● **Task goal**
Without including any picture, write out the entries exactly as they stand.

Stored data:

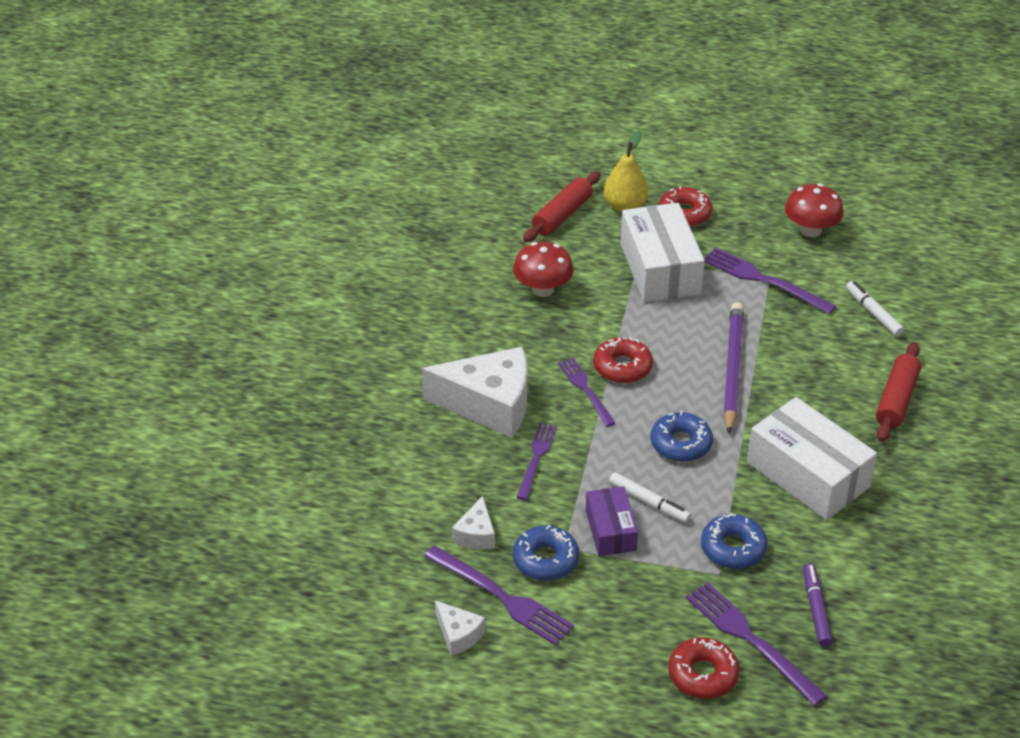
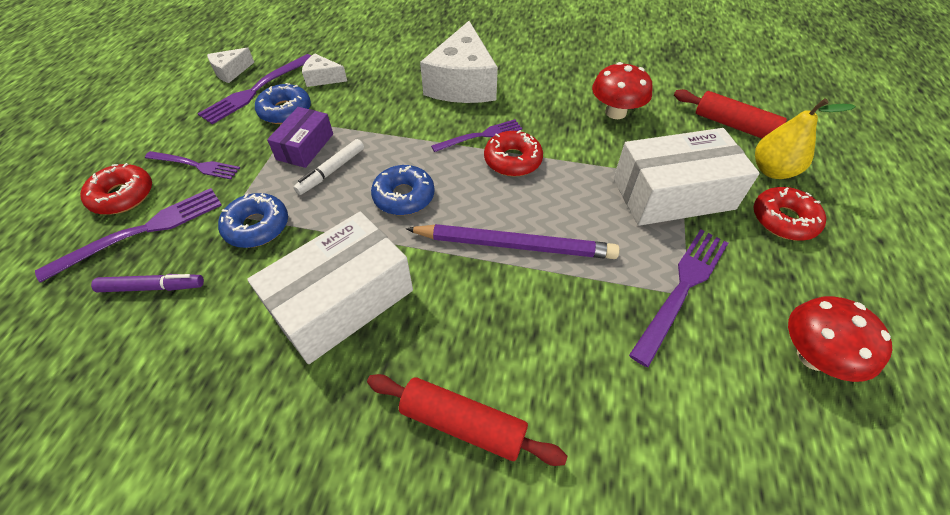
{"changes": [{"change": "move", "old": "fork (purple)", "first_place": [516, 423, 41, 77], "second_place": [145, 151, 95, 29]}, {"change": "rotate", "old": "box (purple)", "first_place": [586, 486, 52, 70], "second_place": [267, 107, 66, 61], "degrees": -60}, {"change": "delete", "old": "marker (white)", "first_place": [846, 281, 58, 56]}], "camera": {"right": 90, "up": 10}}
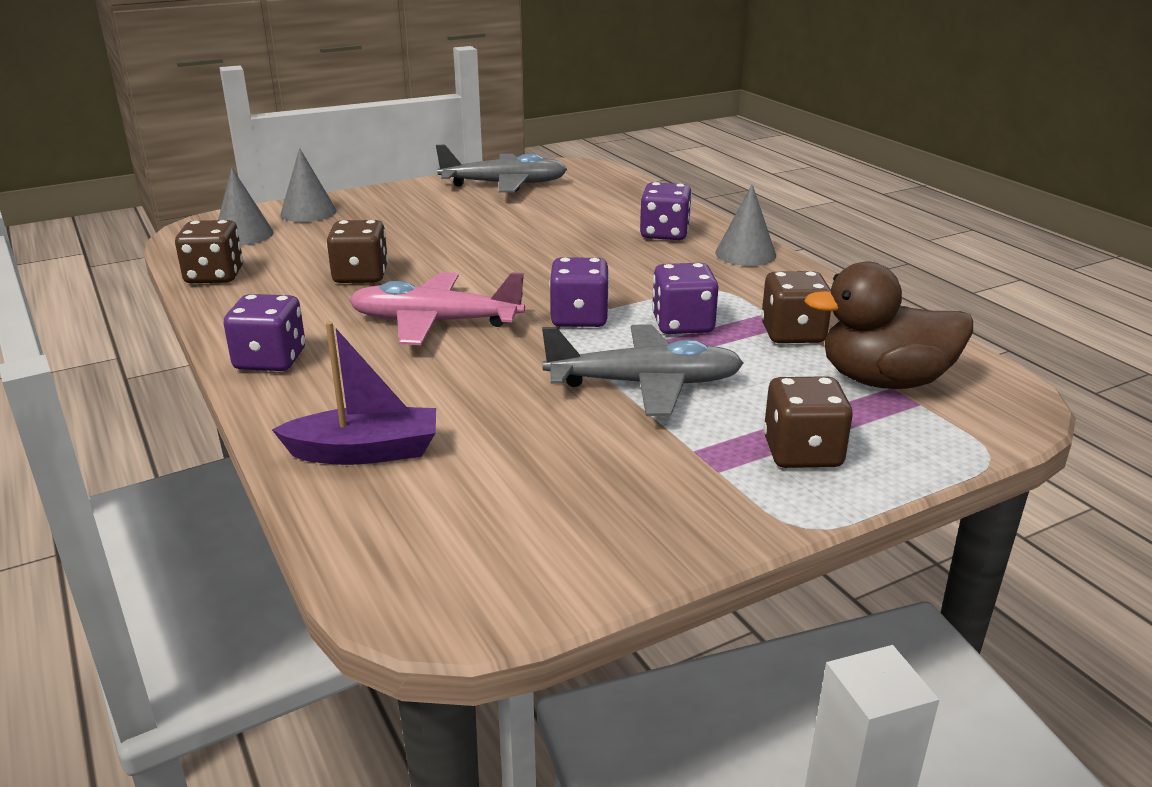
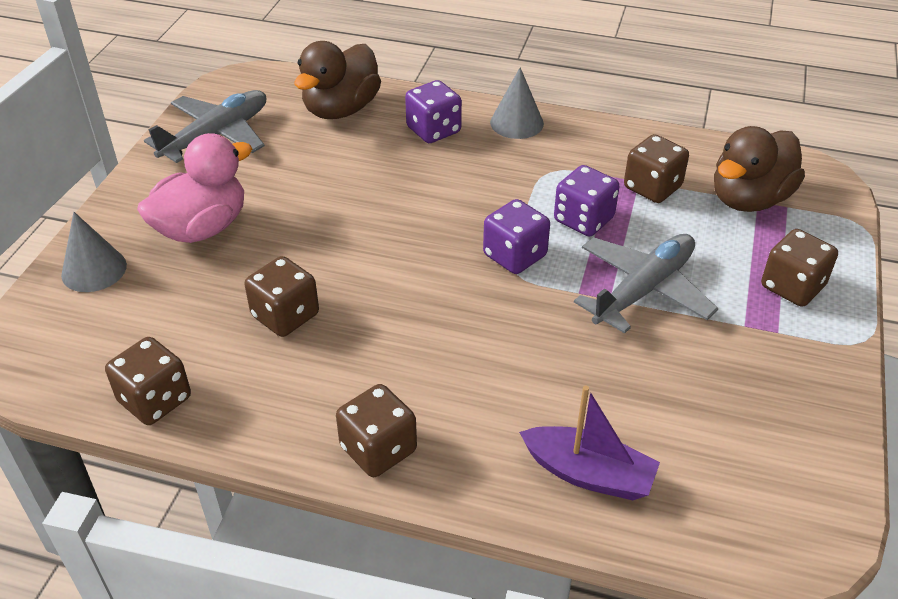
{"changes": [{"change": "delete", "old": "cone (grey)", "first_place": [218, 168, 56, 77]}, {"change": "recolor", "old": "dice (purple)", "new": "dice (brown)", "first_place": [224, 294, 81, 77], "second_place": [336, 384, 81, 93]}, {"change": "rotate", "old": "boat (purple)", "first_place": [272, 321, 164, 144], "second_place": [519, 386, 141, 114], "degrees": 75}, {"change": "delete", "old": "plane (pink)", "first_place": [349, 272, 176, 73]}, {"change": "insert", "new": "duck (pink)", "second_place": [137, 133, 115, 110]}, {"change": "insert", "new": "duck (brown)", "second_place": [295, 41, 86, 78]}], "camera": {"right": -45, "up": 15}}
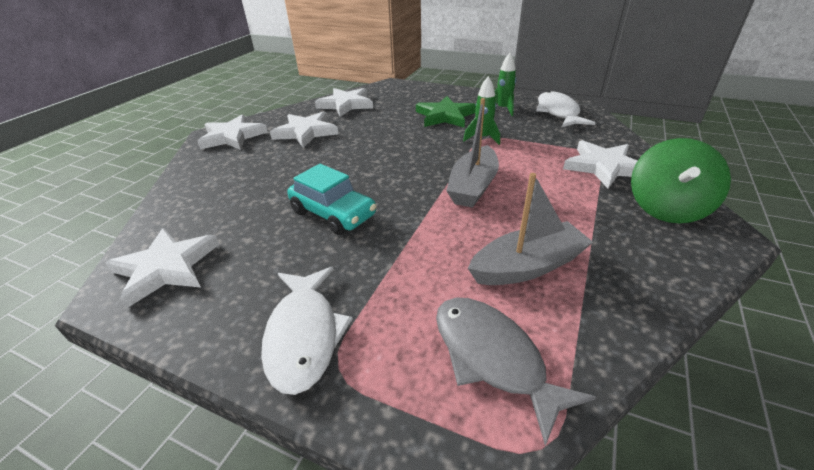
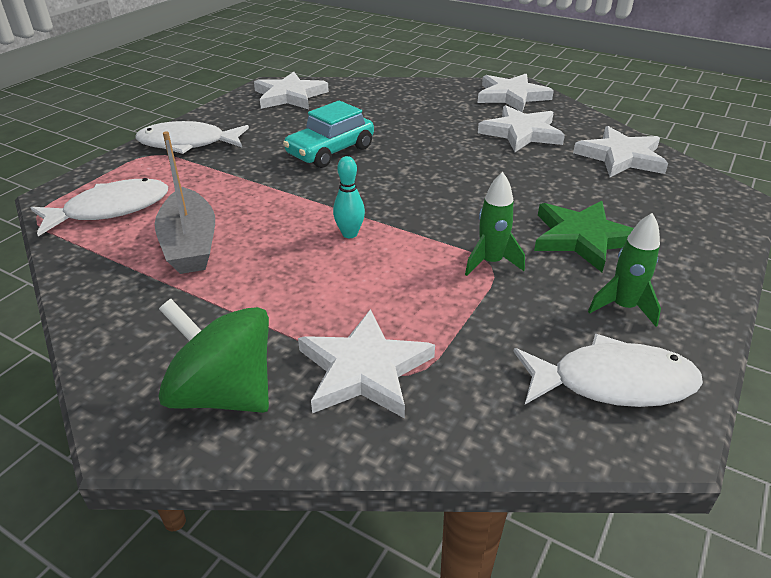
{"changes": [{"change": "recolor", "old": "fish (grey)", "new": "fish (white)", "first_place": [436, 297, 160, 149], "second_place": [31, 178, 137, 58]}, {"change": "replace", "old": "boat (grey)", "new": "bowling pin (turquoise)", "first_place": [446, 98, 53, 110], "second_place": [333, 156, 32, 82]}], "camera": {"right": 95, "up": 0}}
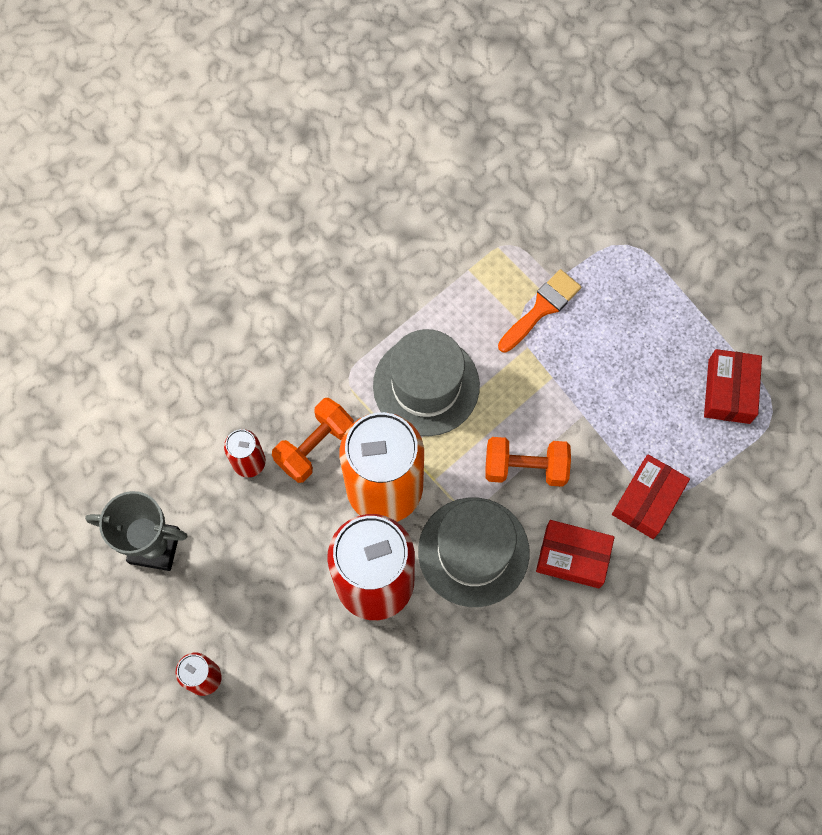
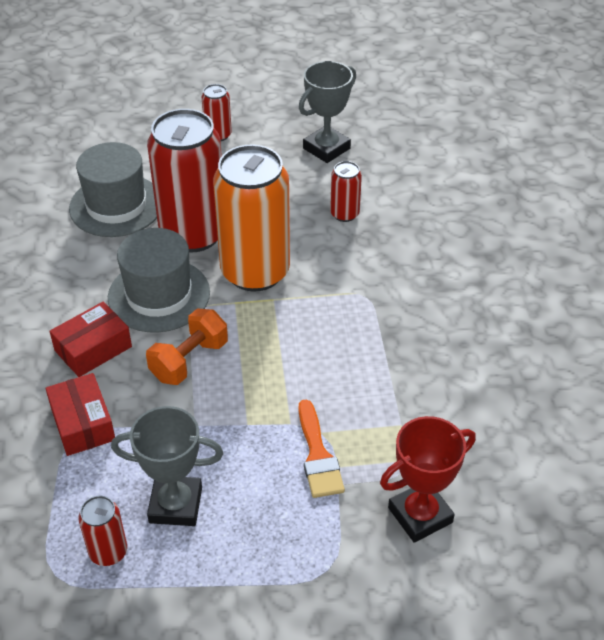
{"changes": [{"change": "delete", "old": "dumbbell (orange)", "first_place": [272, 398, 82, 85]}, {"change": "move", "old": "hat (grey)", "first_place": [373, 329, 107, 107], "second_place": [69, 142, 88, 95]}, {"change": "replace", "old": "box (red)", "new": "can (red)", "first_place": [704, 349, 58, 75], "second_place": [78, 496, 49, 70]}, {"change": "insert", "new": "trophy (grey)", "second_place": [111, 406, 112, 120]}, {"change": "insert", "new": "trophy (red)", "second_place": [380, 416, 96, 127]}], "camera": {"right": 125, "up": -25}}
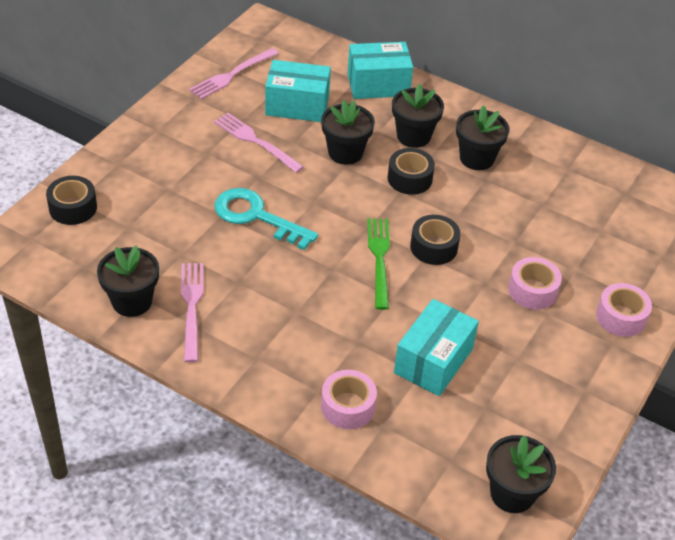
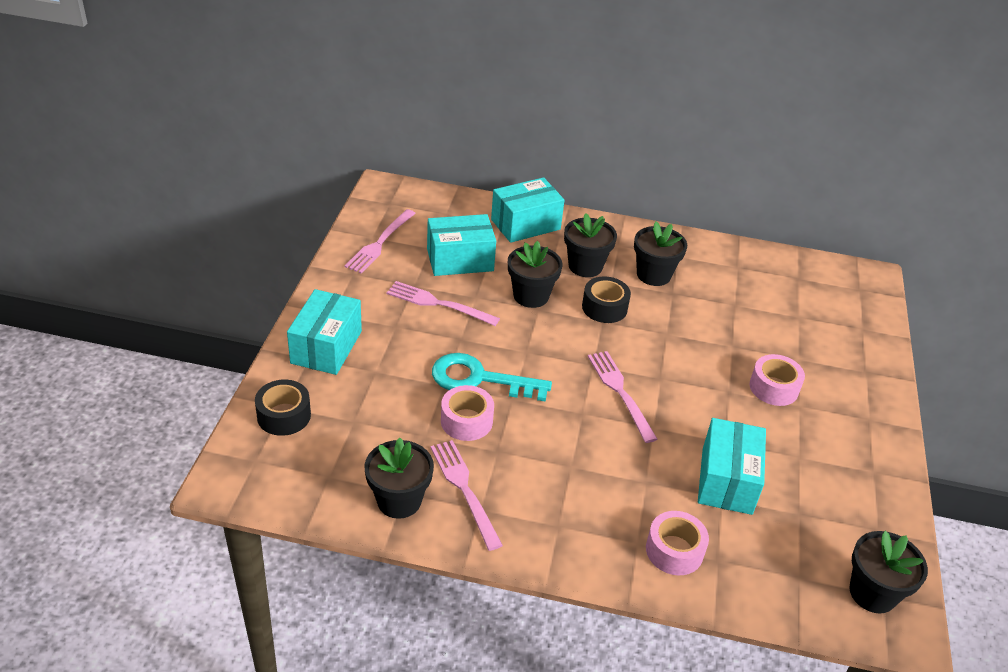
{"changes": [{"change": "recolor", "old": "fork (green)", "new": "fork (pink)", "first_place": [367, 218, 23, 92], "second_place": [588, 351, 70, 92]}, {"change": "delete", "old": "tape (black)", "first_place": [410, 215, 51, 50]}, {"change": "move", "old": "tape (pink)", "first_place": [596, 283, 56, 54], "second_place": [441, 385, 53, 56]}, {"change": "insert", "new": "box (turquoise)", "second_place": [287, 289, 75, 86]}], "camera": {"right": -20, "up": -5}}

● **Solution**
{"changes": [{"change": "move", "old": "fork (purple)", "first_place": [516, 423, 41, 77], "second_place": [145, 151, 95, 29]}, {"change": "rotate", "old": "box (purple)", "first_place": [586, 486, 52, 70], "second_place": [267, 107, 66, 61], "degrees": -60}, {"change": "delete", "old": "marker (white)", "first_place": [846, 281, 58, 56]}], "camera": {"right": 90, "up": 10}}
{"changes": [{"change": "delete", "old": "cone (grey)", "first_place": [218, 168, 56, 77]}, {"change": "recolor", "old": "dice (purple)", "new": "dice (brown)", "first_place": [224, 294, 81, 77], "second_place": [336, 384, 81, 93]}, {"change": "rotate", "old": "boat (purple)", "first_place": [272, 321, 164, 144], "second_place": [519, 386, 141, 114], "degrees": 75}, {"change": "delete", "old": "plane (pink)", "first_place": [349, 272, 176, 73]}, {"change": "insert", "new": "duck (pink)", "second_place": [137, 133, 115, 110]}, {"change": "insert", "new": "duck (brown)", "second_place": [295, 41, 86, 78]}], "camera": {"right": -45, "up": 15}}
{"changes": [{"change": "recolor", "old": "fish (grey)", "new": "fish (white)", "first_place": [436, 297, 160, 149], "second_place": [31, 178, 137, 58]}, {"change": "replace", "old": "boat (grey)", "new": "bowling pin (turquoise)", "first_place": [446, 98, 53, 110], "second_place": [333, 156, 32, 82]}], "camera": {"right": 95, "up": 0}}
{"changes": [{"change": "delete", "old": "dumbbell (orange)", "first_place": [272, 398, 82, 85]}, {"change": "move", "old": "hat (grey)", "first_place": [373, 329, 107, 107], "second_place": [69, 142, 88, 95]}, {"change": "replace", "old": "box (red)", "new": "can (red)", "first_place": [704, 349, 58, 75], "second_place": [78, 496, 49, 70]}, {"change": "insert", "new": "trophy (grey)", "second_place": [111, 406, 112, 120]}, {"change": "insert", "new": "trophy (red)", "second_place": [380, 416, 96, 127]}], "camera": {"right": 125, "up": -25}}
{"changes": [{"change": "recolor", "old": "fork (green)", "new": "fork (pink)", "first_place": [367, 218, 23, 92], "second_place": [588, 351, 70, 92]}, {"change": "delete", "old": "tape (black)", "first_place": [410, 215, 51, 50]}, {"change": "move", "old": "tape (pink)", "first_place": [596, 283, 56, 54], "second_place": [441, 385, 53, 56]}, {"change": "insert", "new": "box (turquoise)", "second_place": [287, 289, 75, 86]}], "camera": {"right": -20, "up": -5}}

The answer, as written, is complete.